WHAT IS REQUIRED:
Find and copy the lines in the records beneath this task that contain the word "left".

START THE INPUT

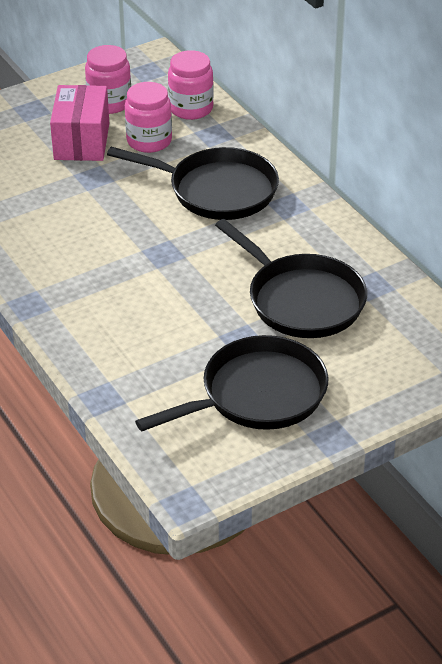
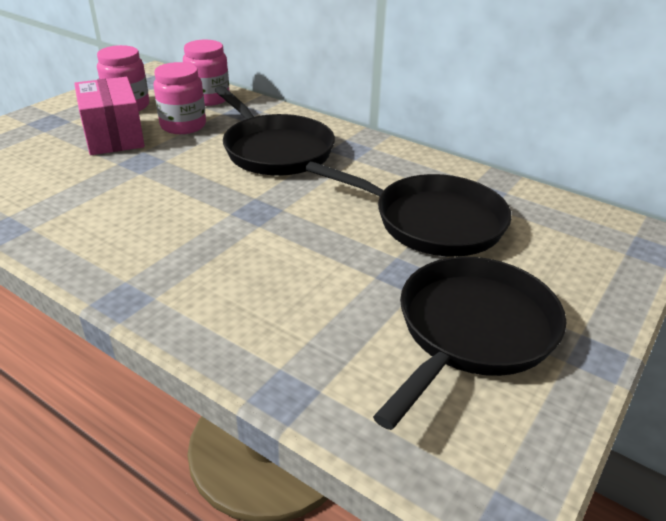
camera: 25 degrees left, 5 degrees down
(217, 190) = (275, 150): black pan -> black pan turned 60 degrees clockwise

END THE INPUT
START THE INPUT

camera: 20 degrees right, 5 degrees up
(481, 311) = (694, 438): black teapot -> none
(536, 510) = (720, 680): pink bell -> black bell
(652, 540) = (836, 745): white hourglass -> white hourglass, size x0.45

END THE INPUT
START THE INPUT

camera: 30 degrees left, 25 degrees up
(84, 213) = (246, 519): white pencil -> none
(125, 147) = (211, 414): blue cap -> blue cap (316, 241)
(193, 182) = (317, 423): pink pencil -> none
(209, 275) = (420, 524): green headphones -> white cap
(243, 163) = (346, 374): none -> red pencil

END THE INPUT

ANSWER TO THIS TASK:
camera: 25 degrees left, 5 degrees down
camera: 30 degrees left, 25 degrees up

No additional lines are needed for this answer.